> [Available data]
+ + +

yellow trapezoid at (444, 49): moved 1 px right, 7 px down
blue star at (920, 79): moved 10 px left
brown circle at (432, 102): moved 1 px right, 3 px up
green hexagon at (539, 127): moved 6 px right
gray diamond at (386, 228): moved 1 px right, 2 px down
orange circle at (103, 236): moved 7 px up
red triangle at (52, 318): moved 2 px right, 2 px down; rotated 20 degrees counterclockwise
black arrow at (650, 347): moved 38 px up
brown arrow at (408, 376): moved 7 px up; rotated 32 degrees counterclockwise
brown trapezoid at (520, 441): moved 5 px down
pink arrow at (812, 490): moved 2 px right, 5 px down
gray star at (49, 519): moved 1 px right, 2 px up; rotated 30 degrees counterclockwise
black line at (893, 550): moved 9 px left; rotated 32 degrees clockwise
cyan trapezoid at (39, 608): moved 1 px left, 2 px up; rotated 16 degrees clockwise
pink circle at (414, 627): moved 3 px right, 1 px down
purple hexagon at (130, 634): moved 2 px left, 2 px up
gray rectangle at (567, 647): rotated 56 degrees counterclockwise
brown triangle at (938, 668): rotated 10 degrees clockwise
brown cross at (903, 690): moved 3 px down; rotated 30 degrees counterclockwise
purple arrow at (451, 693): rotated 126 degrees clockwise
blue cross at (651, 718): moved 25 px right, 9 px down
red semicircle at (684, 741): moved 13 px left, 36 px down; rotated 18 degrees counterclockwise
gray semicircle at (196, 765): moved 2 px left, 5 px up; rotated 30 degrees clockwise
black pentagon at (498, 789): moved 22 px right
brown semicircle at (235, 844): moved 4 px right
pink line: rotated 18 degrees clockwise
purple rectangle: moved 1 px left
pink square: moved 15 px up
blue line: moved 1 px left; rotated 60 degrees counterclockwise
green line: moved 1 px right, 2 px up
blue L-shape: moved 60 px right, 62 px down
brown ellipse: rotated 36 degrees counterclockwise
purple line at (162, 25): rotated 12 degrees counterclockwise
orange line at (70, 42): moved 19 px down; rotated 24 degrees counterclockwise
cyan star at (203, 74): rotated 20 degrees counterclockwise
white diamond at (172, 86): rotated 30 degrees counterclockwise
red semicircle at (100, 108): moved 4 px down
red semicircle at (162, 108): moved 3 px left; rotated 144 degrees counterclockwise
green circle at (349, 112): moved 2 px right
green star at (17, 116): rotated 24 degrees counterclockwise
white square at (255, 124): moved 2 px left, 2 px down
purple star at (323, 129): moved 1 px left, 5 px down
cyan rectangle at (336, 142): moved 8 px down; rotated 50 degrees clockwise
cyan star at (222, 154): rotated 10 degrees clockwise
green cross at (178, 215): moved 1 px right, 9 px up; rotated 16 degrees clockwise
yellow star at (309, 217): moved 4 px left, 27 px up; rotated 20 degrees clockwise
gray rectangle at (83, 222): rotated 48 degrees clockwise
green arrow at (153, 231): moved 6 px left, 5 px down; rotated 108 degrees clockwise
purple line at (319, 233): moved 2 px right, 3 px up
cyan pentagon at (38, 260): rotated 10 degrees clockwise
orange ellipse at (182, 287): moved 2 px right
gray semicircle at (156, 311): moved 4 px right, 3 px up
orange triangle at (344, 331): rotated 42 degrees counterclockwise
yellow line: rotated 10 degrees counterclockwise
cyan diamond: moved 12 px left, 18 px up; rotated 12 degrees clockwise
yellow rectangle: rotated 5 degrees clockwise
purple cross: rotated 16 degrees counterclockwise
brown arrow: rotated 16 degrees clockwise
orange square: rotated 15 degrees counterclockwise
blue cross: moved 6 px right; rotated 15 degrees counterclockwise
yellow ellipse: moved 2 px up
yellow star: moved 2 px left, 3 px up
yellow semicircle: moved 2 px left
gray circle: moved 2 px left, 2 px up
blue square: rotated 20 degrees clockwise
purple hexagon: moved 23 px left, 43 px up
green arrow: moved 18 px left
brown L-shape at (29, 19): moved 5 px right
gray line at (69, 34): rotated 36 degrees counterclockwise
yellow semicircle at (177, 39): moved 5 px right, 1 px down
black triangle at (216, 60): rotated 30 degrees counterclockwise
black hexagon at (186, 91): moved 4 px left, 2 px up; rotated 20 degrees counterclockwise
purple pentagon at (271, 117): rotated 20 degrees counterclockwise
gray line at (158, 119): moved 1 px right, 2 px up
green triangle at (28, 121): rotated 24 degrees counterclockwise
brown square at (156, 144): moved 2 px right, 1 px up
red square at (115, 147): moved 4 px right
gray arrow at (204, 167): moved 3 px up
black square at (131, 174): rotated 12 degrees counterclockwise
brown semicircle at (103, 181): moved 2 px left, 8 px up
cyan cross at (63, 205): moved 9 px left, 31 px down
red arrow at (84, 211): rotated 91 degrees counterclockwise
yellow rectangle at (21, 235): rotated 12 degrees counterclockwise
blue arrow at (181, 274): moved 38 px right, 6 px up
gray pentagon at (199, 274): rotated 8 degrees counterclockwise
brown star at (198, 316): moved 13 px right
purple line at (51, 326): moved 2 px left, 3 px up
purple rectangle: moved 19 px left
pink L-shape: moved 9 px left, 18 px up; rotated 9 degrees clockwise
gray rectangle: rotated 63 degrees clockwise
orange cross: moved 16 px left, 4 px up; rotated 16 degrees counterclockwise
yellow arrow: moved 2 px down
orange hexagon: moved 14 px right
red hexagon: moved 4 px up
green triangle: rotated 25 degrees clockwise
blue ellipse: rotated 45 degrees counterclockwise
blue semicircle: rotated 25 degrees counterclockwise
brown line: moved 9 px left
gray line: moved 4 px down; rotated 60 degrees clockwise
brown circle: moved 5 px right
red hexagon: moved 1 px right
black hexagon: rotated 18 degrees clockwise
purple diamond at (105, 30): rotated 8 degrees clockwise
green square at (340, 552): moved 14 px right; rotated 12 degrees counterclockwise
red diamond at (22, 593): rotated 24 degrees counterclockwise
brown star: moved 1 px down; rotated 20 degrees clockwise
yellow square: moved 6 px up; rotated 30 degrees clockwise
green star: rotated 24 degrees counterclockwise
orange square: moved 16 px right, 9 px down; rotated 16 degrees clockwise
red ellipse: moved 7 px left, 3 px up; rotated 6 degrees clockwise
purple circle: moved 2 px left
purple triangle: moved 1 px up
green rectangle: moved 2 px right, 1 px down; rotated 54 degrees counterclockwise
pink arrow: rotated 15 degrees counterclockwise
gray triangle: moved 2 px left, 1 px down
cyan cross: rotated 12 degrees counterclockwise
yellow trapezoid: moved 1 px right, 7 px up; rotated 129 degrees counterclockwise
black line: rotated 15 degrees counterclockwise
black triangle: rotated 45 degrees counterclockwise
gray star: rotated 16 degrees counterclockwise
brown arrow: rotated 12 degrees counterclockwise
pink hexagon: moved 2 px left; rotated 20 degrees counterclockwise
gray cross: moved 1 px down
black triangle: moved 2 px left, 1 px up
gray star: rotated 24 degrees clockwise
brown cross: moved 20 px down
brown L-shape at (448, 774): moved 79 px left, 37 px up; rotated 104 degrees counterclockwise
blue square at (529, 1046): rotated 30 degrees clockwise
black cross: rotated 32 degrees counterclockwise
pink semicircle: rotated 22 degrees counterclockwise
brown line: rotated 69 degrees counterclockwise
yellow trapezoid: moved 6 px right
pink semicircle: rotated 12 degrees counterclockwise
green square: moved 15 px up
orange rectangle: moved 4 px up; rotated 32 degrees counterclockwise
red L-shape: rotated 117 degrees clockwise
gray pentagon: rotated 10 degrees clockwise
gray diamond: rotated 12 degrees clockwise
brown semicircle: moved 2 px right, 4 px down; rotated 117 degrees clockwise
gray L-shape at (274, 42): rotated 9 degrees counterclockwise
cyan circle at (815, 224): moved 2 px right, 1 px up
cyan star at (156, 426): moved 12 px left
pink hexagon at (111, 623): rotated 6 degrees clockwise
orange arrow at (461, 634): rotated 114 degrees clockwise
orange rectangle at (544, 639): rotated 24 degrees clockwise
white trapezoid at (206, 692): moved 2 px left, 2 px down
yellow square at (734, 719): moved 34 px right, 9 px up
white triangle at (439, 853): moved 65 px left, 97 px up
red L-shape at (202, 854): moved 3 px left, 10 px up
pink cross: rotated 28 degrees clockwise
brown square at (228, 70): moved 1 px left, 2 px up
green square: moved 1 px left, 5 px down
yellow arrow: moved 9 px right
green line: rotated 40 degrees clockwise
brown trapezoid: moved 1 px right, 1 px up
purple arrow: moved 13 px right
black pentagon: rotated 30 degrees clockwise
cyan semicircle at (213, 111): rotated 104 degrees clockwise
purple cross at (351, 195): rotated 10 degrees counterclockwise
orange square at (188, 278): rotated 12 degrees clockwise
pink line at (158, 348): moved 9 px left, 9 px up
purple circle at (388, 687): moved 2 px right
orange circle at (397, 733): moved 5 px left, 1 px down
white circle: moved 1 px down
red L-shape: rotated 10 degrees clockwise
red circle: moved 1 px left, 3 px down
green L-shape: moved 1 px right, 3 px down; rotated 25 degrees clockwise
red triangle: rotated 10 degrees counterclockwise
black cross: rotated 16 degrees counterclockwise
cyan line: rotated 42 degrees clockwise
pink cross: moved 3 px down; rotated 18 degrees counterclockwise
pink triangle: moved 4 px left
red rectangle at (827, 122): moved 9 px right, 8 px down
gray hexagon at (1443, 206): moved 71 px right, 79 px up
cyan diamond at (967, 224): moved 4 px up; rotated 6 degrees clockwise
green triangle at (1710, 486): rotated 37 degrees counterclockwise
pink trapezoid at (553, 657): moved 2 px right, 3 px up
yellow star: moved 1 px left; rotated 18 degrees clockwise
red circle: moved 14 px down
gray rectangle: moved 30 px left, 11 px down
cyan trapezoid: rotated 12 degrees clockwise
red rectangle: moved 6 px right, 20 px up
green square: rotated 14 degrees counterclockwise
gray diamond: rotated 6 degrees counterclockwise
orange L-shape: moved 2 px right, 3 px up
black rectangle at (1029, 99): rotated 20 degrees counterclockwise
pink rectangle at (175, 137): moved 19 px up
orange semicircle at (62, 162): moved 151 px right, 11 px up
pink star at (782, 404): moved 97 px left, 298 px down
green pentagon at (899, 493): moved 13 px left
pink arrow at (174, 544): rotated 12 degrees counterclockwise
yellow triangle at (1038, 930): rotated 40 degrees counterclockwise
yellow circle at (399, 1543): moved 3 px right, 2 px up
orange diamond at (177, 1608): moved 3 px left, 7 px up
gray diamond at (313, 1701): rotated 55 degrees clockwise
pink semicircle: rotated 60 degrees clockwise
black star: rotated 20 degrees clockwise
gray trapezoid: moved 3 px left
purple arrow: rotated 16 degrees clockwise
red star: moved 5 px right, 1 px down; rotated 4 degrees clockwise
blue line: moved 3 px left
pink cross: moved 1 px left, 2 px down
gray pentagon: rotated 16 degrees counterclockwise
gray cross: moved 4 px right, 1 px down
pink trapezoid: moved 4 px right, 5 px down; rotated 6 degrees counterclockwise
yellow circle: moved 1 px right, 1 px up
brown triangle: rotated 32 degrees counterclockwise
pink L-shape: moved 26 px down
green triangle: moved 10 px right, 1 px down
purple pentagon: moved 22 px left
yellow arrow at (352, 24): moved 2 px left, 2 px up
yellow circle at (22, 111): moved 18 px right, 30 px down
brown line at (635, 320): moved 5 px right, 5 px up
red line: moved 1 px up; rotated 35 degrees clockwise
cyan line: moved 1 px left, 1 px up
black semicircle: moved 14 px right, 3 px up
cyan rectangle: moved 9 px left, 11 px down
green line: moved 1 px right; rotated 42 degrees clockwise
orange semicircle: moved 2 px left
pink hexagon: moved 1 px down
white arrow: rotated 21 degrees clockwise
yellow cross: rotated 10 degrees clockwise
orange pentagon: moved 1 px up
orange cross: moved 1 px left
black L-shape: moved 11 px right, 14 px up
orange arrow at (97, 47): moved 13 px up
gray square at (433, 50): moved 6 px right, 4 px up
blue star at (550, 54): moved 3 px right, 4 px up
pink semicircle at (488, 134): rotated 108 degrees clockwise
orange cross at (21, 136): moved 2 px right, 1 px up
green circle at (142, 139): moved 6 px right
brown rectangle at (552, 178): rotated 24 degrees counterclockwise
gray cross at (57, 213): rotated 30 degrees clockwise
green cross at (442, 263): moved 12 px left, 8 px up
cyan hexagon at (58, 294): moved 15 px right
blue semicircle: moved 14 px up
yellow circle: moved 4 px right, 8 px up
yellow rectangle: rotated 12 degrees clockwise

+ + +

> [What you are asked to do] Return the material unchanged, from its first line through the line containing "blue cross at".

> [Answer for the task]
yellow trapezoid at (444, 49): moved 1 px right, 7 px down
blue star at (920, 79): moved 10 px left
brown circle at (432, 102): moved 1 px right, 3 px up
green hexagon at (539, 127): moved 6 px right
gray diamond at (386, 228): moved 1 px right, 2 px down
orange circle at (103, 236): moved 7 px up
red triangle at (52, 318): moved 2 px right, 2 px down; rotated 20 degrees counterclockwise
black arrow at (650, 347): moved 38 px up
brown arrow at (408, 376): moved 7 px up; rotated 32 degrees counterclockwise
brown trapezoid at (520, 441): moved 5 px down
pink arrow at (812, 490): moved 2 px right, 5 px down
gray star at (49, 519): moved 1 px right, 2 px up; rotated 30 degrees counterclockwise
black line at (893, 550): moved 9 px left; rotated 32 degrees clockwise
cyan trapezoid at (39, 608): moved 1 px left, 2 px up; rotated 16 degrees clockwise
pink circle at (414, 627): moved 3 px right, 1 px down
purple hexagon at (130, 634): moved 2 px left, 2 px up
gray rectangle at (567, 647): rotated 56 degrees counterclockwise
brown triangle at (938, 668): rotated 10 degrees clockwise
brown cross at (903, 690): moved 3 px down; rotated 30 degrees counterclockwise
purple arrow at (451, 693): rotated 126 degrees clockwise
blue cross at (651, 718): moved 25 px right, 9 px down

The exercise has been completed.